In the listing below, find the line that contains "(119, 492) = (267, 504): green" and the line that contains "(421, 331) = (306, 219): black". Quote both and every line between them, exactly, and nothing more.

● Entries supplied:
■ ■ ■ ■

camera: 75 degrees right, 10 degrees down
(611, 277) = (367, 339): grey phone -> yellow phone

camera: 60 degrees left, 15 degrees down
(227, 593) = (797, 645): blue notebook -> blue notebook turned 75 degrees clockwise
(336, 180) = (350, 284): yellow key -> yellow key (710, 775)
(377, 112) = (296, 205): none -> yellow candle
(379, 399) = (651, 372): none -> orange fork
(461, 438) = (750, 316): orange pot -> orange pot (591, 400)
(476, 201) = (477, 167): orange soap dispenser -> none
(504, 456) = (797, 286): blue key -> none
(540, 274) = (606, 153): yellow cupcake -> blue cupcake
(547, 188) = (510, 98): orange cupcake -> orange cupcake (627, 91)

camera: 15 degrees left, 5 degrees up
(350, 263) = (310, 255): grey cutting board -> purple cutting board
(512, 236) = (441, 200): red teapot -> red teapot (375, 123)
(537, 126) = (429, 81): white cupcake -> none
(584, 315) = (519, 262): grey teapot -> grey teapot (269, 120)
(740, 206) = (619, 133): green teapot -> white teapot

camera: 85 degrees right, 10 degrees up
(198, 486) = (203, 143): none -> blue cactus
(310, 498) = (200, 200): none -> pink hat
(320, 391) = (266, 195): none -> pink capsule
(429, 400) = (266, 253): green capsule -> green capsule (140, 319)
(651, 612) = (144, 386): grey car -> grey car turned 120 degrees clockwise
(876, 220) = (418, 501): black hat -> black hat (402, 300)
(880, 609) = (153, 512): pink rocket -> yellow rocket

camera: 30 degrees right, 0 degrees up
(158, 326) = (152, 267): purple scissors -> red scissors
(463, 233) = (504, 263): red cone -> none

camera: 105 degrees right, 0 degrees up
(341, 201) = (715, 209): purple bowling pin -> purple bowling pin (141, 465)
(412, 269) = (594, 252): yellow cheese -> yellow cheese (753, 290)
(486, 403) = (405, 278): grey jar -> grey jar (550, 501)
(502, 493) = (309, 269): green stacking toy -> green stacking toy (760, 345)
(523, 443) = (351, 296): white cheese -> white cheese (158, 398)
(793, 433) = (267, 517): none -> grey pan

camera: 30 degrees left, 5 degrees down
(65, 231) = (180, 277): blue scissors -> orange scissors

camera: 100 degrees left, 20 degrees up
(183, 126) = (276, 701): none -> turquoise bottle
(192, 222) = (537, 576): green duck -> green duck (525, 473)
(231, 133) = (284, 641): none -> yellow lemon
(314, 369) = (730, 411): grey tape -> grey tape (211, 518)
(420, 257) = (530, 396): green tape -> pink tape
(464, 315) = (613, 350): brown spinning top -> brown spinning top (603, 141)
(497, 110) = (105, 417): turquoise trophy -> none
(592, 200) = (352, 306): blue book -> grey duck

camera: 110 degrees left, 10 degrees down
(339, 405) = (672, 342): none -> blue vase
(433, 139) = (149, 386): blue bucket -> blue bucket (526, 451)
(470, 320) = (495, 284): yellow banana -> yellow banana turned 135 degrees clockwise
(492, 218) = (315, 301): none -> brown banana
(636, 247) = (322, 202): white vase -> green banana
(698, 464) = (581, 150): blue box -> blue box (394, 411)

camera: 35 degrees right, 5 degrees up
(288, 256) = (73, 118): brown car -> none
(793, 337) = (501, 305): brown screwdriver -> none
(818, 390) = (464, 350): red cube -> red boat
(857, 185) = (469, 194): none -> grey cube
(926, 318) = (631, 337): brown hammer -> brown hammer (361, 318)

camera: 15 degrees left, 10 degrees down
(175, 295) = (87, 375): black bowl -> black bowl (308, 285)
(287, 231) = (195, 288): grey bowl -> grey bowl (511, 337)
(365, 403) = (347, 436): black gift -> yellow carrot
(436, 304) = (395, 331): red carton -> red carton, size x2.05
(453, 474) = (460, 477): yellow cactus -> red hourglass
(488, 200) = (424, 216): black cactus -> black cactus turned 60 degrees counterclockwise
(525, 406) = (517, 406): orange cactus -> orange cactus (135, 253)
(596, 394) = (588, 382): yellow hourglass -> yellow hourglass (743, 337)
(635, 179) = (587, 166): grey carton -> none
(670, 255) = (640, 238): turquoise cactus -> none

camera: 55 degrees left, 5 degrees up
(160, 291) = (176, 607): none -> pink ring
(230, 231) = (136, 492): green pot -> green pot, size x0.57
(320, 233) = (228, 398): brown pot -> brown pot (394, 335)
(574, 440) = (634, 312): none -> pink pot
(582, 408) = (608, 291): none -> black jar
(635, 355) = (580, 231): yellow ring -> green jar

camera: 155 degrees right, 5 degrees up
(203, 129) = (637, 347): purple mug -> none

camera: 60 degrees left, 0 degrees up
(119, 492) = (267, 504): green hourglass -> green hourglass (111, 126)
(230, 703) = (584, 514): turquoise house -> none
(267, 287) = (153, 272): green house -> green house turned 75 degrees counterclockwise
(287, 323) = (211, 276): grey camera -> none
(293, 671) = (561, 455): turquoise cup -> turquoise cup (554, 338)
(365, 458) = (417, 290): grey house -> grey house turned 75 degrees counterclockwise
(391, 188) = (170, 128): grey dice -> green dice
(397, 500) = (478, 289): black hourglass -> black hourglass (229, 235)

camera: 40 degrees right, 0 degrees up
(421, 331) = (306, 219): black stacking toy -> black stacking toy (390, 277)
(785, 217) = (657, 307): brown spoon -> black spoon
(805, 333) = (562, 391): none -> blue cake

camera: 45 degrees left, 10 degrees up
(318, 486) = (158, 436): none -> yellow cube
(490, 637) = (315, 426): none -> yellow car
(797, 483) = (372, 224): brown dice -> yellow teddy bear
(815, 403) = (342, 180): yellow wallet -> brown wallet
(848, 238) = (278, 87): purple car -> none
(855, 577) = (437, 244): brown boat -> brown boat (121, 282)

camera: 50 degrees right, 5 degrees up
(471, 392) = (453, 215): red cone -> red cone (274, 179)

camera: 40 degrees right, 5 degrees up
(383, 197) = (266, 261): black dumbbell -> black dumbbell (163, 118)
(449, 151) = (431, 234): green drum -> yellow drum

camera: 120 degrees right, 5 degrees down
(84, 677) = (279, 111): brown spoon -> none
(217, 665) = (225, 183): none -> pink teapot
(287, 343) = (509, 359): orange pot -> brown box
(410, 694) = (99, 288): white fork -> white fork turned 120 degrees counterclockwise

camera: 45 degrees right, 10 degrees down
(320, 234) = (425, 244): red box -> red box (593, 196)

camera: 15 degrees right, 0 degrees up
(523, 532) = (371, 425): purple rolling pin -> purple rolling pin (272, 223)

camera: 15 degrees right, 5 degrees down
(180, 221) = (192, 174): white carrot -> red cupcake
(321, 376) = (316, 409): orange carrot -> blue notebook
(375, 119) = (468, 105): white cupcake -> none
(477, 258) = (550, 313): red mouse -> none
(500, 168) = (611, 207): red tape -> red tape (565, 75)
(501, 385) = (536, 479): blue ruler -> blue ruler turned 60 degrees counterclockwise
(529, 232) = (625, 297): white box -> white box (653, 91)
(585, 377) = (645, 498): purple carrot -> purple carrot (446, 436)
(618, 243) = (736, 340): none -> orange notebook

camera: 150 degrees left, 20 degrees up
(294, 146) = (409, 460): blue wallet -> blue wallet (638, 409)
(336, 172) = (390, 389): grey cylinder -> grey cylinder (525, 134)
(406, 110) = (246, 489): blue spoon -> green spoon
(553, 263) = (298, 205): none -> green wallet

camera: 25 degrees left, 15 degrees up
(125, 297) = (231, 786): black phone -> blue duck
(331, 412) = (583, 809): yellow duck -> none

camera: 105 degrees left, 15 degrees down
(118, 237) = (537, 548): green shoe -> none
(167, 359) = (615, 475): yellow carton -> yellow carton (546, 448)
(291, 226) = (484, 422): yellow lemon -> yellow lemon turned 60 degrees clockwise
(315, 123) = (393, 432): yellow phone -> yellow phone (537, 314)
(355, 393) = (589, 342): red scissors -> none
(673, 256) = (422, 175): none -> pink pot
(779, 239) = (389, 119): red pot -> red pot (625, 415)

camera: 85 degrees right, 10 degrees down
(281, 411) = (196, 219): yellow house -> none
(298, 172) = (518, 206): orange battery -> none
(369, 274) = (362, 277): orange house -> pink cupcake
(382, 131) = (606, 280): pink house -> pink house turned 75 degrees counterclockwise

■ ■ ■ ■

● Answer for the task:
(119, 492) = (267, 504): green hourglass -> green hourglass (111, 126)
(230, 703) = (584, 514): turquoise house -> none
(267, 287) = (153, 272): green house -> green house turned 75 degrees counterclockwise
(287, 323) = (211, 276): grey camera -> none
(293, 671) = (561, 455): turquoise cup -> turquoise cup (554, 338)
(365, 458) = (417, 290): grey house -> grey house turned 75 degrees counterclockwise
(391, 188) = (170, 128): grey dice -> green dice
(397, 500) = (478, 289): black hourglass -> black hourglass (229, 235)

camera: 40 degrees right, 0 degrees up
(421, 331) = (306, 219): black stacking toy -> black stacking toy (390, 277)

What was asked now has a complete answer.